(EXERCISE PROMPT): Only the lines below from the one containing "(535, 668) = (156, 397): white" to the one containing "(1103, 179) = (790, 161): red" should be repeated, both included and unchanged.

─── RECORDS FOR THIS TASK

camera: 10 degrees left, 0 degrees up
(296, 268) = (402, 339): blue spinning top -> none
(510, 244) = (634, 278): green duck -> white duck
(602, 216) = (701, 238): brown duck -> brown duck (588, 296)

──────
─── RECORDS FOR THIS TASK

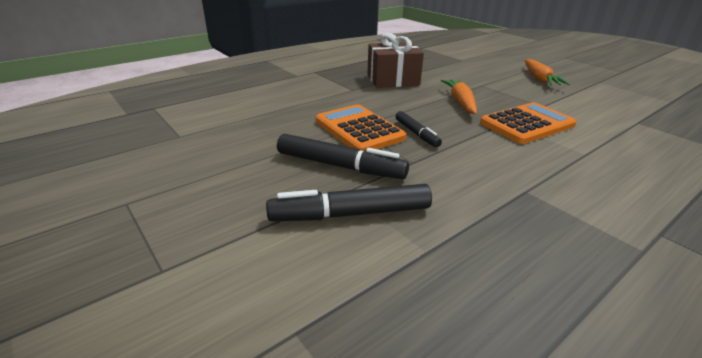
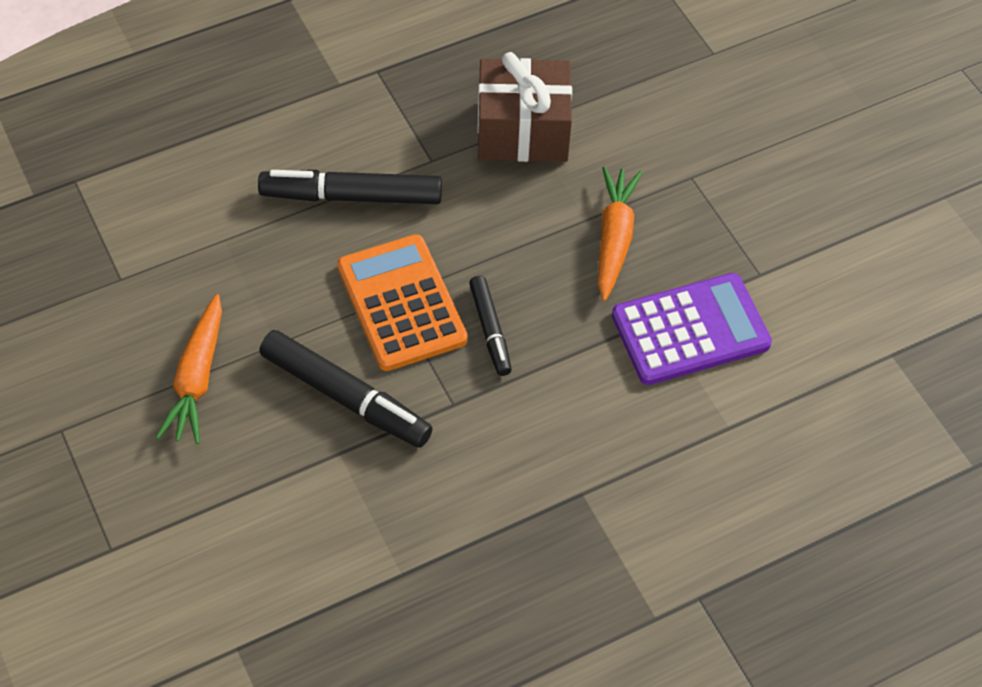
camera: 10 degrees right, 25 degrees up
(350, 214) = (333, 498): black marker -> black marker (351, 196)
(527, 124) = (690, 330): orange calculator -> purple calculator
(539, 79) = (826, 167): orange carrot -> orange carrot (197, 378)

──────
─── RECORDS FOR THIS TASK

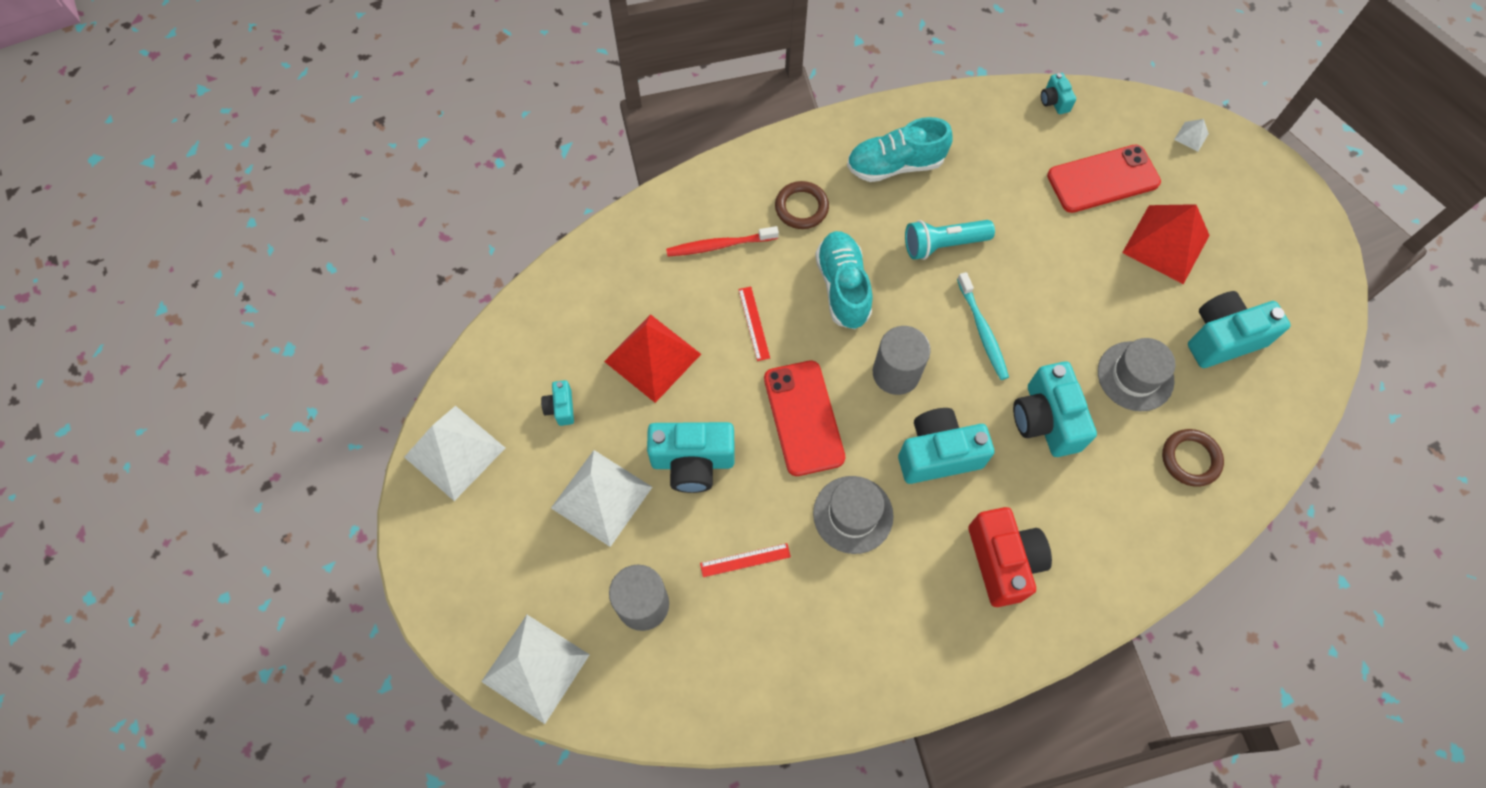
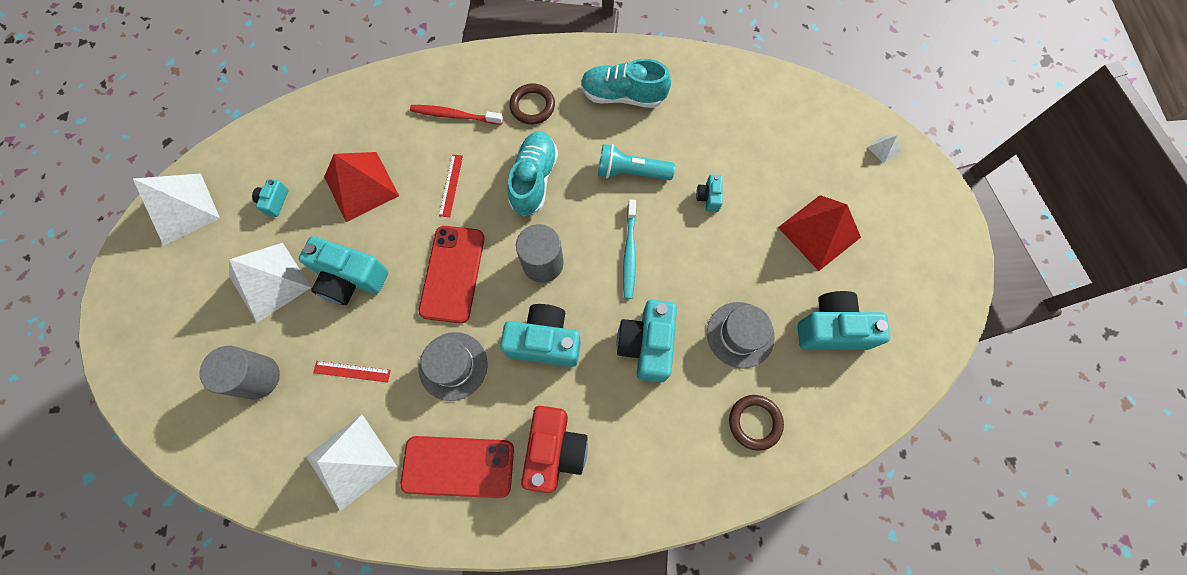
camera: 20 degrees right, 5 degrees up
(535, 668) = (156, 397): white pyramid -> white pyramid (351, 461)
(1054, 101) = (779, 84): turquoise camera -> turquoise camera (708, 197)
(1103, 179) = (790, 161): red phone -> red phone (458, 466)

──────

(RESPONSE TO THIS TASK):
(535, 668) = (156, 397): white pyramid -> white pyramid (351, 461)
(1054, 101) = (779, 84): turquoise camera -> turquoise camera (708, 197)
(1103, 179) = (790, 161): red phone -> red phone (458, 466)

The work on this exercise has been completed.